◆ **WHAT THE EXERCISE ASKS**: Go to the line containing "Teller (braun) <247,336>" in the records below and print it and every following line exactly, on through the line containing "Hantel (schwarz) <230,64>", then stop.

◆ **DATA UNDER STUDY**:
BEGIN
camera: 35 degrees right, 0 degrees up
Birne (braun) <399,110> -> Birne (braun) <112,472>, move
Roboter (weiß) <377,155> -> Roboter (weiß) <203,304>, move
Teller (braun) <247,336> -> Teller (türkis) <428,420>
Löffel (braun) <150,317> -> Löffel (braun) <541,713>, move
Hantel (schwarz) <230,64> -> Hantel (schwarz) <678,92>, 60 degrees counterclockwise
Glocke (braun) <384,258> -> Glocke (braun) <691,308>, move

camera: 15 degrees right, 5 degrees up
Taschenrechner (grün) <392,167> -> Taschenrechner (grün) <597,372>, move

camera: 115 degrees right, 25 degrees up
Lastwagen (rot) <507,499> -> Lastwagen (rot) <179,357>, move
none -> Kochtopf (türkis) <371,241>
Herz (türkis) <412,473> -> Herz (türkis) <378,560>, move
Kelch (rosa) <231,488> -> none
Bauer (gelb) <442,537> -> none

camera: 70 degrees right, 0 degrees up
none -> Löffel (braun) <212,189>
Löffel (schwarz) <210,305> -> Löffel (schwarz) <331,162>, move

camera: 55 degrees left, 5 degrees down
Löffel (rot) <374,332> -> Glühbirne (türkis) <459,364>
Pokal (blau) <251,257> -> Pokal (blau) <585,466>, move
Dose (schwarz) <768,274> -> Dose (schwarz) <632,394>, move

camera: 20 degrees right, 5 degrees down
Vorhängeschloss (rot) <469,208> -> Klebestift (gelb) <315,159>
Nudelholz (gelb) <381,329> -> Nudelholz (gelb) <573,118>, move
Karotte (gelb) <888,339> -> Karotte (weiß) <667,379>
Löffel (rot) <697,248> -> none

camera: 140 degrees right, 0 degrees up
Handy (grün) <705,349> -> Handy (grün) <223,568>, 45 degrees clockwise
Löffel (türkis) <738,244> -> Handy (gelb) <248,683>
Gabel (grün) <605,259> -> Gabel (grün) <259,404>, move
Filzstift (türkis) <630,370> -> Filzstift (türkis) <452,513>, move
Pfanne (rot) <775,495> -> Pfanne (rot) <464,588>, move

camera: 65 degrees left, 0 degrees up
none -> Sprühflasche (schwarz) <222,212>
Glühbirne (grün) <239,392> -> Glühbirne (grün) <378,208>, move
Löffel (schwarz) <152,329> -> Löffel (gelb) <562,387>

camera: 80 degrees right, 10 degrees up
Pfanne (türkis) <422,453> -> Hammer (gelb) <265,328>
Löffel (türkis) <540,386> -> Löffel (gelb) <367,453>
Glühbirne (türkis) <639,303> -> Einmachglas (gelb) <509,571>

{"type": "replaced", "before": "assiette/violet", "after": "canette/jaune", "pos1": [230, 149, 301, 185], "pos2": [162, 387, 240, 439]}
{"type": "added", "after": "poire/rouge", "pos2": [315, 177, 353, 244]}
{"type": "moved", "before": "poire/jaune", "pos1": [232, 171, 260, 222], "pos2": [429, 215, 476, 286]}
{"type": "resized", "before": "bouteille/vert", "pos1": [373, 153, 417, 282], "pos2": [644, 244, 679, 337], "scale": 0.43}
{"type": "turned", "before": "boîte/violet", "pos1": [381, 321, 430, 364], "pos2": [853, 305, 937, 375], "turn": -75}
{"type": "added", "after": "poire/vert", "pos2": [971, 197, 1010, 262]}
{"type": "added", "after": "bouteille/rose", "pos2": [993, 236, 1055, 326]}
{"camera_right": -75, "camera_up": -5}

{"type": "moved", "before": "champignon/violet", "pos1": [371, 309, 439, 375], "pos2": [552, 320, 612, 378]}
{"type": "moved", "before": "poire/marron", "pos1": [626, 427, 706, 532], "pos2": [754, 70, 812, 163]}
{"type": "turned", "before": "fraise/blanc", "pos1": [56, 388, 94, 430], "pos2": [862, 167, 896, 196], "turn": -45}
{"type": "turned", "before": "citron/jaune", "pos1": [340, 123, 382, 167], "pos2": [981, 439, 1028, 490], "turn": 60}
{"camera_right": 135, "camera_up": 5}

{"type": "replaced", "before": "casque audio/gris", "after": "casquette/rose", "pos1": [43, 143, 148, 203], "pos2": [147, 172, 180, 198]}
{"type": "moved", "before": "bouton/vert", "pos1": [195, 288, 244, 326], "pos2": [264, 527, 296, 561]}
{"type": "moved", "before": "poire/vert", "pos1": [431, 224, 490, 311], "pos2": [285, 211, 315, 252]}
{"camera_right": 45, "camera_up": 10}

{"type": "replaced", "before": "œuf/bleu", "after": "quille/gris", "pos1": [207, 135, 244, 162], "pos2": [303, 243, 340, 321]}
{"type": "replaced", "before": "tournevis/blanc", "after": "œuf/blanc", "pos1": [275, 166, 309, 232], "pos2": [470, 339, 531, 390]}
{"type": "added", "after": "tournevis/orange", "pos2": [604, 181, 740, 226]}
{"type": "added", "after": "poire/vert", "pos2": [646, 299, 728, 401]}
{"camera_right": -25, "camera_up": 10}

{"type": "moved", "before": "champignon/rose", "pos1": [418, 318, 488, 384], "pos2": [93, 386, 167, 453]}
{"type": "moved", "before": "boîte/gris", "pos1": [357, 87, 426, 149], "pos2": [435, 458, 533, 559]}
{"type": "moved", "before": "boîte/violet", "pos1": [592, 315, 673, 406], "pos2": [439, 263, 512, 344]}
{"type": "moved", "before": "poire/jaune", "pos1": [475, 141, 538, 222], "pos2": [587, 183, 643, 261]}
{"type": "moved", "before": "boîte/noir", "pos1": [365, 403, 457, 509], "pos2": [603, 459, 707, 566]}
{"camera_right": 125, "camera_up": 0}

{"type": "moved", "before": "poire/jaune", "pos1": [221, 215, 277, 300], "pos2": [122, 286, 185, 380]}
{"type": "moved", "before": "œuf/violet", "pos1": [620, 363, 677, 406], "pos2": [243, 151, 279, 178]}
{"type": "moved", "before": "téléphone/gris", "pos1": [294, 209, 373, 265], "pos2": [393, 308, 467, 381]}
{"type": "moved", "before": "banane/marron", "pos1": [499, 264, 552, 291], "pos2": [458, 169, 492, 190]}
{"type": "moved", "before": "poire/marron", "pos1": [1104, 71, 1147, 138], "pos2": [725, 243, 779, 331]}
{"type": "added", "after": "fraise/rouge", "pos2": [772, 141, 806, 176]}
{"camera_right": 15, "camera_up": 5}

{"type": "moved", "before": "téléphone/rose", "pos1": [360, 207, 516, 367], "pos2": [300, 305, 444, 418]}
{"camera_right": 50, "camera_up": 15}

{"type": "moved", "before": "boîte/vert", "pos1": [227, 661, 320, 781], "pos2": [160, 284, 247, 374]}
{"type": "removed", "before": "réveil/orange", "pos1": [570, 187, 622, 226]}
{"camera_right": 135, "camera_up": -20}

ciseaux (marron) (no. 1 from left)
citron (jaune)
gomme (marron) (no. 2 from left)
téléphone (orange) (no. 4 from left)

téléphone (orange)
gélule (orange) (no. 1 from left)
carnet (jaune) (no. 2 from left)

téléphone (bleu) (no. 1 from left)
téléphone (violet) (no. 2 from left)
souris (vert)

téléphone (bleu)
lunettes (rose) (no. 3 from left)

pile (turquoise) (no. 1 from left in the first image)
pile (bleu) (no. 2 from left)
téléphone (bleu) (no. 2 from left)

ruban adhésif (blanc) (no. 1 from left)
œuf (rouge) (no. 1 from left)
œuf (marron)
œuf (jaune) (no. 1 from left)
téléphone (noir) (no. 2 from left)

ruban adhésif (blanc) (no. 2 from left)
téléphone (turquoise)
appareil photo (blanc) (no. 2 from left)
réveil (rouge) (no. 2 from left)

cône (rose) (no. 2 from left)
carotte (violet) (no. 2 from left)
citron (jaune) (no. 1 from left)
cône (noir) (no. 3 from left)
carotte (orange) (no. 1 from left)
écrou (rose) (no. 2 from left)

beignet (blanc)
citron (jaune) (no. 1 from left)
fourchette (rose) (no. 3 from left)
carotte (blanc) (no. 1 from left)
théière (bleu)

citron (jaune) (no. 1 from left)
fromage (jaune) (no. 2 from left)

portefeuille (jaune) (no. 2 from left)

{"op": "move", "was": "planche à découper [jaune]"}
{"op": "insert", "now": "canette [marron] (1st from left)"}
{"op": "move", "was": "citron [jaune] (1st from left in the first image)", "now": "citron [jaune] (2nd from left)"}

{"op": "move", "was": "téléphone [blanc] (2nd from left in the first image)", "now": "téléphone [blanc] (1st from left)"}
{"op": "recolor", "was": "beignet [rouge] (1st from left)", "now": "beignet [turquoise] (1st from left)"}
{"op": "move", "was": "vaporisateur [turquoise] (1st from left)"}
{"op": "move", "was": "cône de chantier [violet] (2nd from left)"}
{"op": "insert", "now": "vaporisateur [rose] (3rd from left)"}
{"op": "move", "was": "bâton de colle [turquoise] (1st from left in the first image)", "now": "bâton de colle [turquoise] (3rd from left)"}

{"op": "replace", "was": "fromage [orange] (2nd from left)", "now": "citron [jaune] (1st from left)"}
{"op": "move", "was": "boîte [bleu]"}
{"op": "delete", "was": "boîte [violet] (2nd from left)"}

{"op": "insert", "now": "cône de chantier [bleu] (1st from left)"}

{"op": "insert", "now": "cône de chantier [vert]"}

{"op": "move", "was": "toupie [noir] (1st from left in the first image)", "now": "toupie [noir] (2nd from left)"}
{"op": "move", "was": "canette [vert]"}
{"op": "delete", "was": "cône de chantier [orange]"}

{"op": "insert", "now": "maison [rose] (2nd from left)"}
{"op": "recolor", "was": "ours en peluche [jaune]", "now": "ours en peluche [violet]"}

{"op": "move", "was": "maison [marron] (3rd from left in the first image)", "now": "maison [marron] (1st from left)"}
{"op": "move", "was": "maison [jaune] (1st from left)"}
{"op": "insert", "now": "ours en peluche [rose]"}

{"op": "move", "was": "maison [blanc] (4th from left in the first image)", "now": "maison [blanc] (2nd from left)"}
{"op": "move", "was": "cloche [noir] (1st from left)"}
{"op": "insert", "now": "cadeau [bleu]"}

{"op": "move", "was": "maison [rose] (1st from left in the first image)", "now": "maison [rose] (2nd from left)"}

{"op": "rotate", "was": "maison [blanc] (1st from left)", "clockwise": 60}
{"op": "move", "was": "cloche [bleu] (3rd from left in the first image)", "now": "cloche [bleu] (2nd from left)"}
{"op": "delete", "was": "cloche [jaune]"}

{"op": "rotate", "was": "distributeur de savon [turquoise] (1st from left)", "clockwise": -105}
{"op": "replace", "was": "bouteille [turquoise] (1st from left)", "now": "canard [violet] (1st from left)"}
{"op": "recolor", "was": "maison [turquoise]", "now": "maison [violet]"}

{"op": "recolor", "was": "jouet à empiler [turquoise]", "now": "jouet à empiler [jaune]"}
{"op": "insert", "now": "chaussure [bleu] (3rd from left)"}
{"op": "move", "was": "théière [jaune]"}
END
◆ **RESPONSE AREA**:
Teller (braun) <247,336> -> Teller (türkis) <428,420>
Löffel (braun) <150,317> -> Löffel (braun) <541,713>, move
Hantel (schwarz) <230,64> -> Hantel (schwarz) <678,92>, 60 degrees counterclockwise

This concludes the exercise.